**Your task:** Retype each of the records below exactly, leaving the pictures out.

[Object state change records]

┌────────

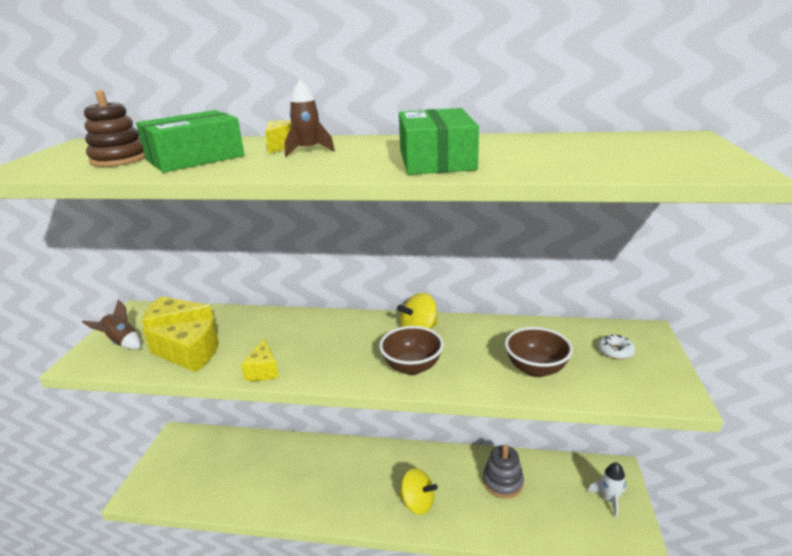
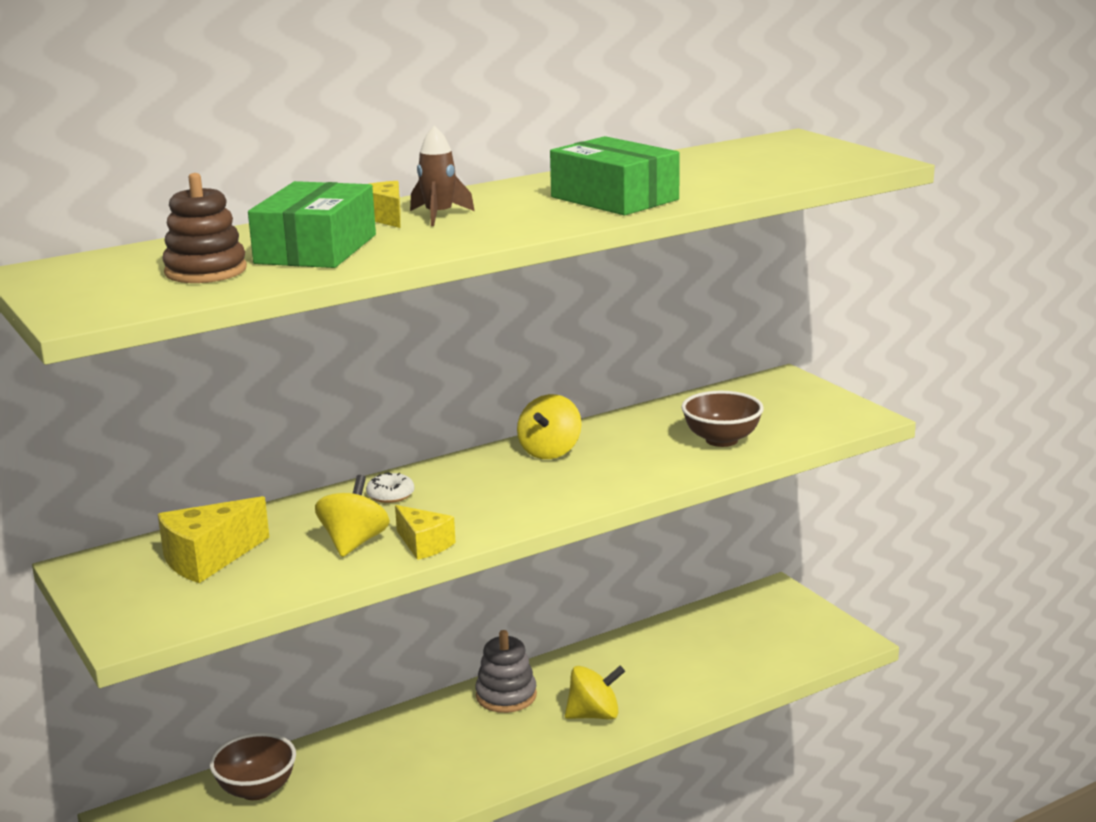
camera: 40 degrees left, 5 degrees down
(122, 342) = (150, 597): brown rocket -> none
(190, 355) = (291, 569): yellow cheese -> none
(239, 351) = (354, 543): none -> yellow spinning top
(412, 367) = (595, 481): brown bowl -> brown bowl (256, 789)
(502, 482) = (668, 653): grey stacking toy -> grey stacking toy (506, 696)
(609, 500) = (792, 618): white rocket -> none
(615, 351) = (775, 402): white donut -> white donut (390, 495)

└────────

**Answer to this problem:**
camera: 40 degrees left, 5 degrees down
(122, 342) = (150, 597): brown rocket -> none
(190, 355) = (291, 569): yellow cheese -> none
(239, 351) = (354, 543): none -> yellow spinning top
(412, 367) = (595, 481): brown bowl -> brown bowl (256, 789)
(502, 482) = (668, 653): grey stacking toy -> grey stacking toy (506, 696)
(609, 500) = (792, 618): white rocket -> none
(615, 351) = (775, 402): white donut -> white donut (390, 495)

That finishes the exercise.